### YOUR OBJECTIVE
Go through the lines below and copy each one that holds the string "carrot".
- Opening Delimiter -
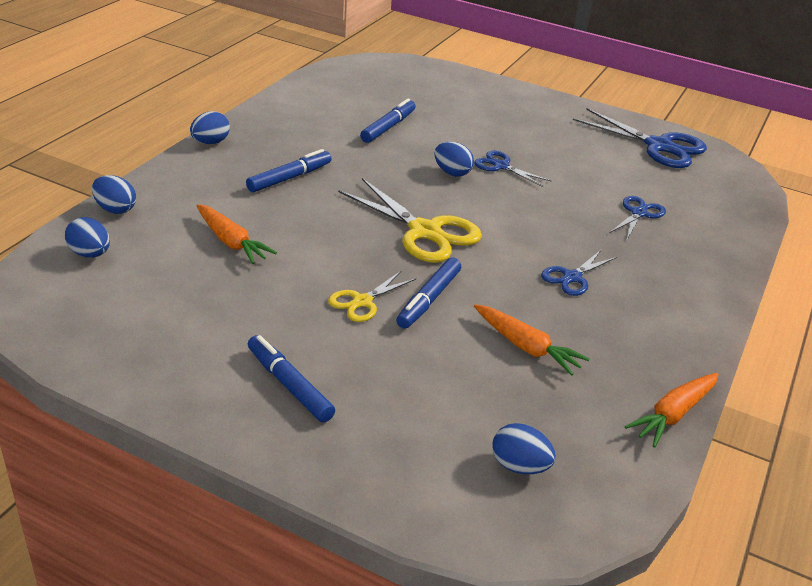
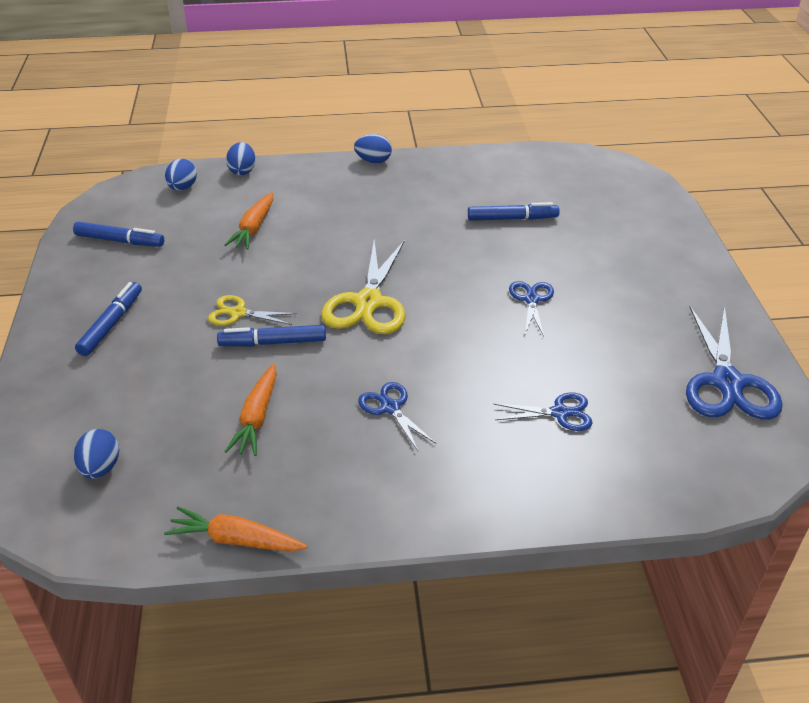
camera: 60 degrees right, 5 degrees up
(289, 178) = (368, 212): blue marker -> blue marker (119, 241)
(452, 173) = (482, 279): blue egg -> none
(572, 277) = (390, 408): blue scissors -> blue scissors turned 45 degrees clockwise

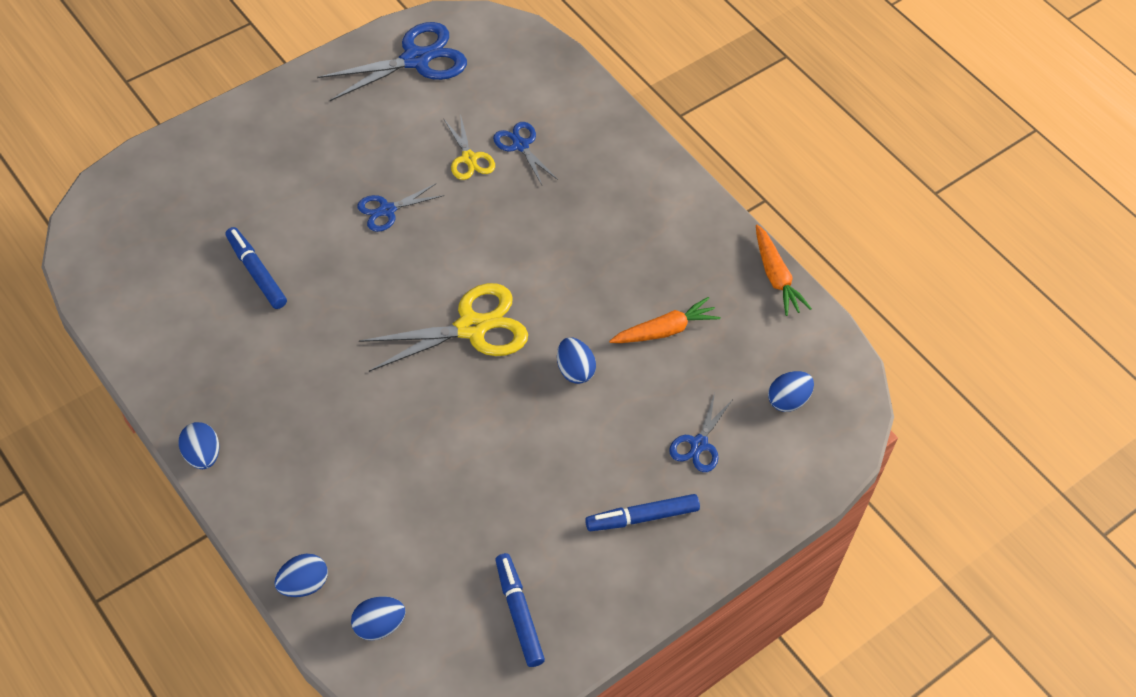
camera: 125 degrees left, 15 degrees up
(238, 313) = (556, 422): yellow scissors -> yellow scissors (469, 158)
(254, 228) = (414, 495): orange carrot -> none
(273, 343) = (574, 370): blue marker -> blue egg
(390, 408) = (590, 249): blue scissors -> blue scissors (699, 444)

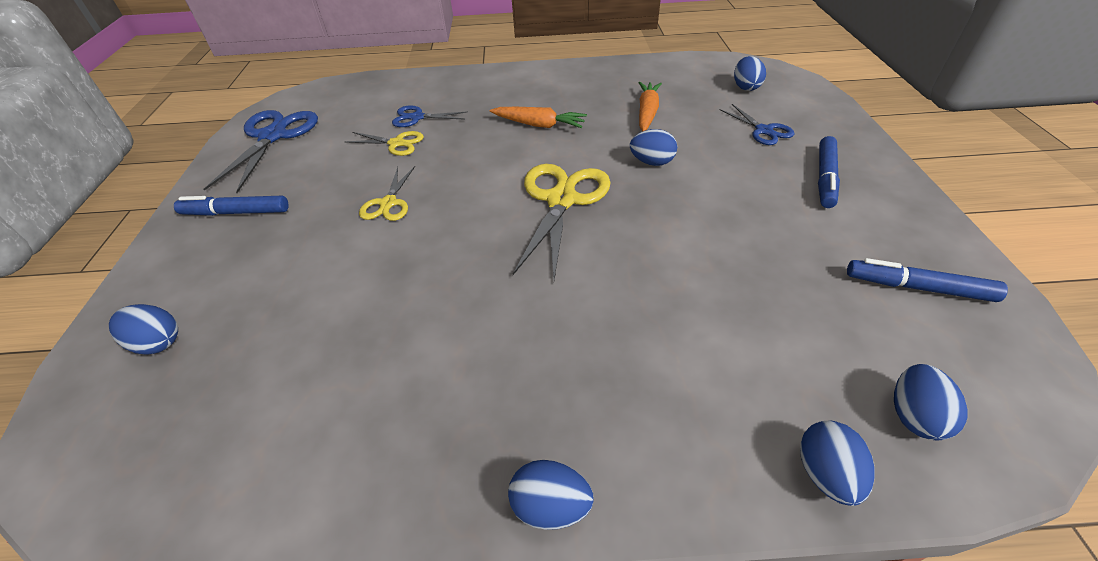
camera: 50 degrees left, 10 degrees down
(180, 182) = (158, 342): none -> blue egg
(256, 273) = (347, 324): blue marker -> blue marker (236, 213)
(387, 210) = (388, 203): blue scissors -> yellow scissors
(776, 277) = (639, 62): orange carrot -> orange carrot (539, 125)

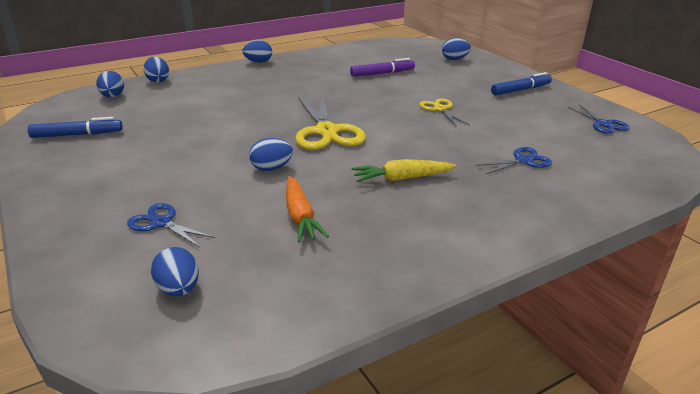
camera: 150 degrees right, 15 degrees down
(273, 136) = (603, 124): blue scissors -> blue scissors, size x0.55
(347, 330) = (382, 73): none -> purple marker
(396, 143) = (500, 139): yellow scissors -> none
(539, 125) = (402, 178): orange carrot -> yellow carrot
(825, 178) = (110, 187): blue marker -> none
- Closing Delimiter -
### ANSWER
(254, 228) = (414, 495): orange carrot -> none
(776, 277) = (639, 62): orange carrot -> orange carrot (539, 125)
(539, 125) = (402, 178): orange carrot -> yellow carrot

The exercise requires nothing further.